*WHAT YOU NEED TO DO*. From the data underneath, reproduce exactly the stretch that begins at the line with "white_suzuko (2nd from left)" and ends after the line with "white_kibibel (1st from left)".

*LISTED RECORDS*.
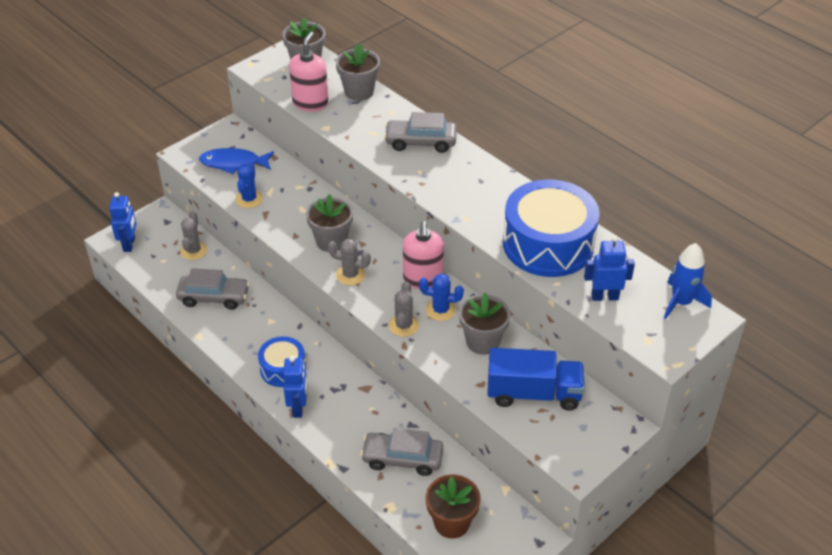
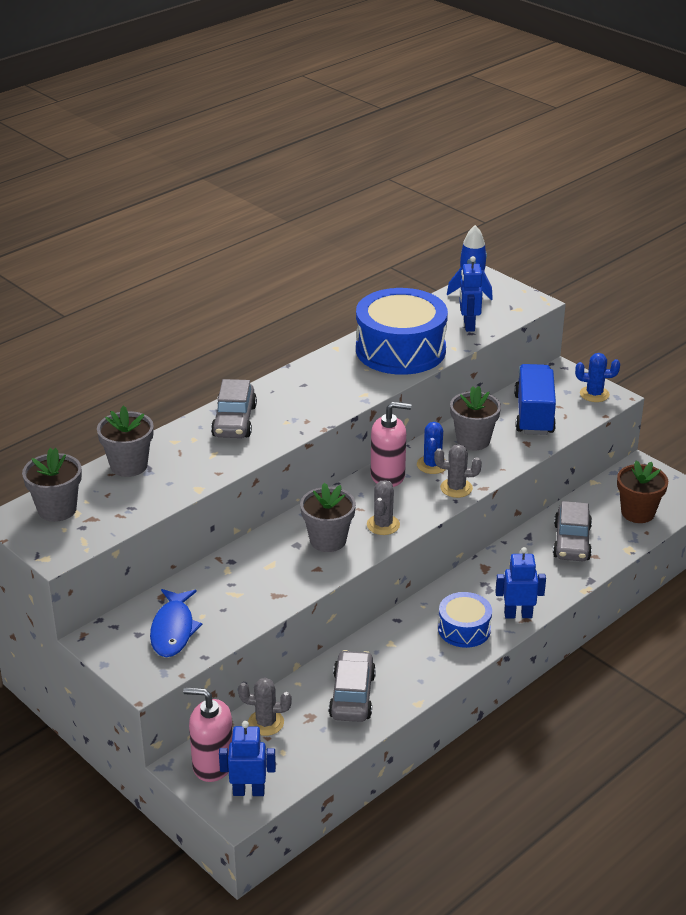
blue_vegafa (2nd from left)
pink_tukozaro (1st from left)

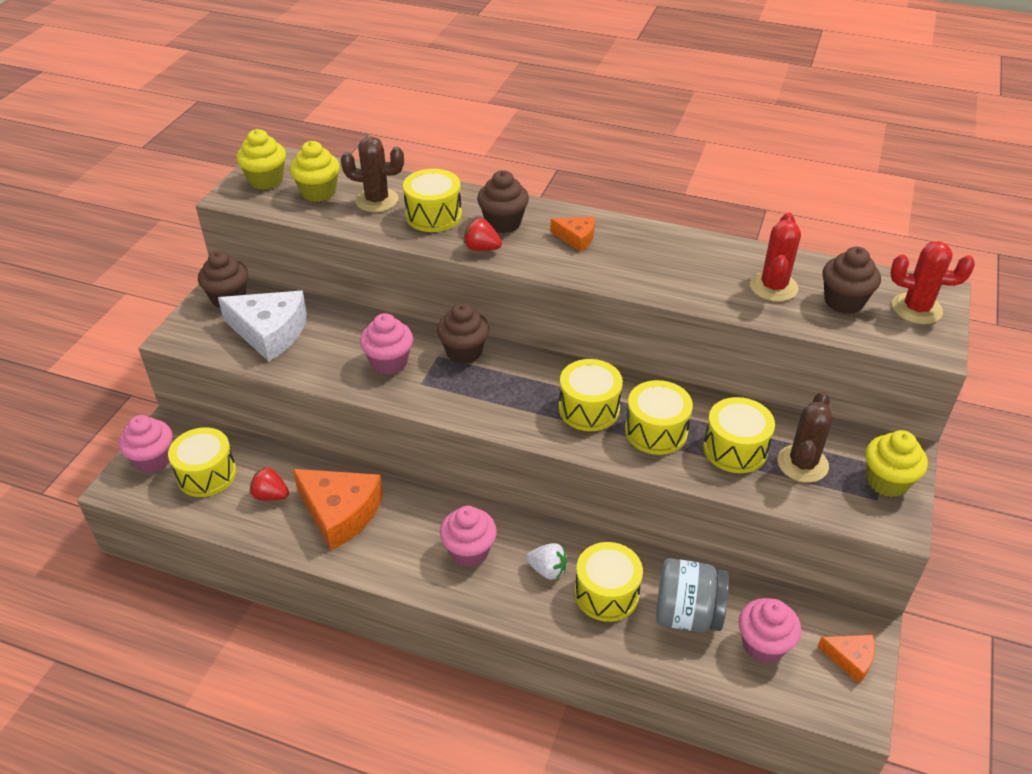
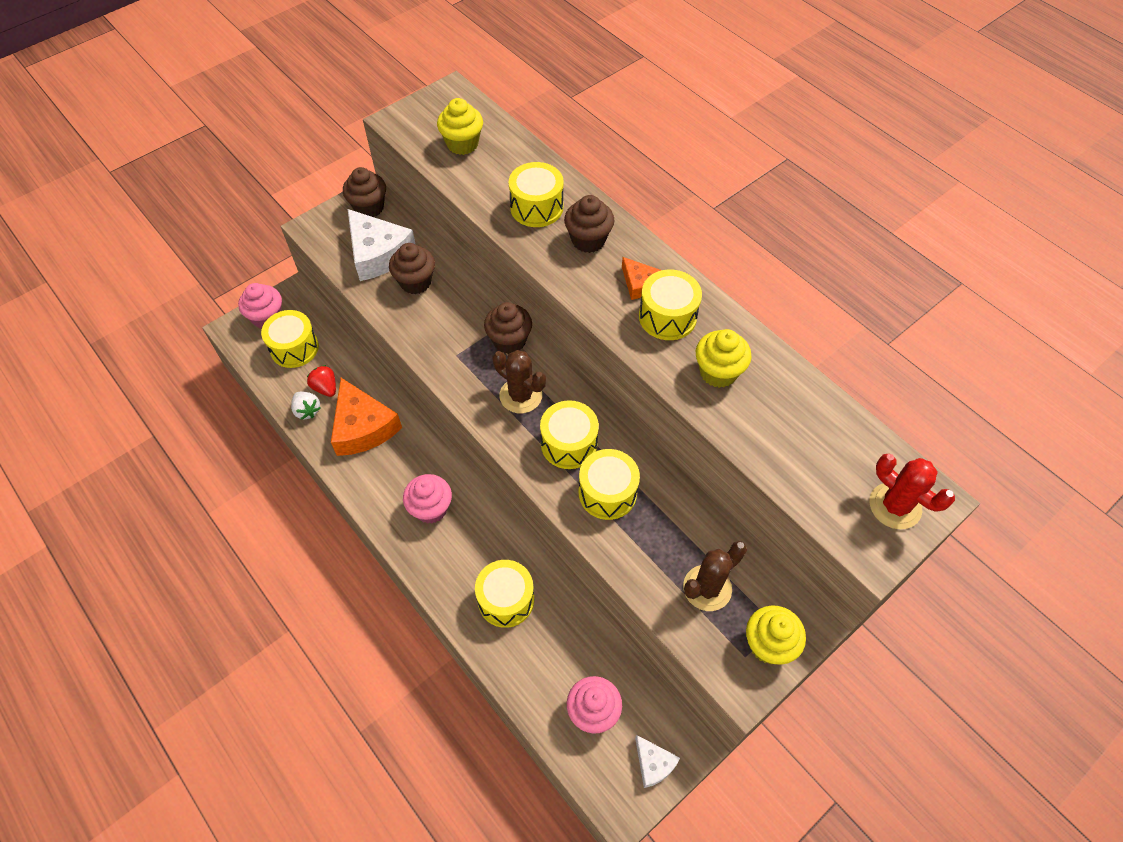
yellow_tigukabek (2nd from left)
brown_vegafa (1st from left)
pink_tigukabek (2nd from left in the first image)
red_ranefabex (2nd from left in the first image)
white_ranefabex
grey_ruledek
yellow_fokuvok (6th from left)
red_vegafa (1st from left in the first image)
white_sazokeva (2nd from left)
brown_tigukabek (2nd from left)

---

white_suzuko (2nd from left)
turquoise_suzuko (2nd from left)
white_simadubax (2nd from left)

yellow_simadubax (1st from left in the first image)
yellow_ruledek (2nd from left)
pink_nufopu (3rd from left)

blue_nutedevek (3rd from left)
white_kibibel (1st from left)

*ANSWER TO THE PROBLEM*.
white_suzuko (2nd from left)
turquoise_suzuko (2nd from left)
white_simadubax (2nd from left)

yellow_simadubax (1st from left in the first image)
yellow_ruledek (2nd from left)
pink_nufopu (3rd from left)

blue_nutedevek (3rd from left)
white_kibibel (1st from left)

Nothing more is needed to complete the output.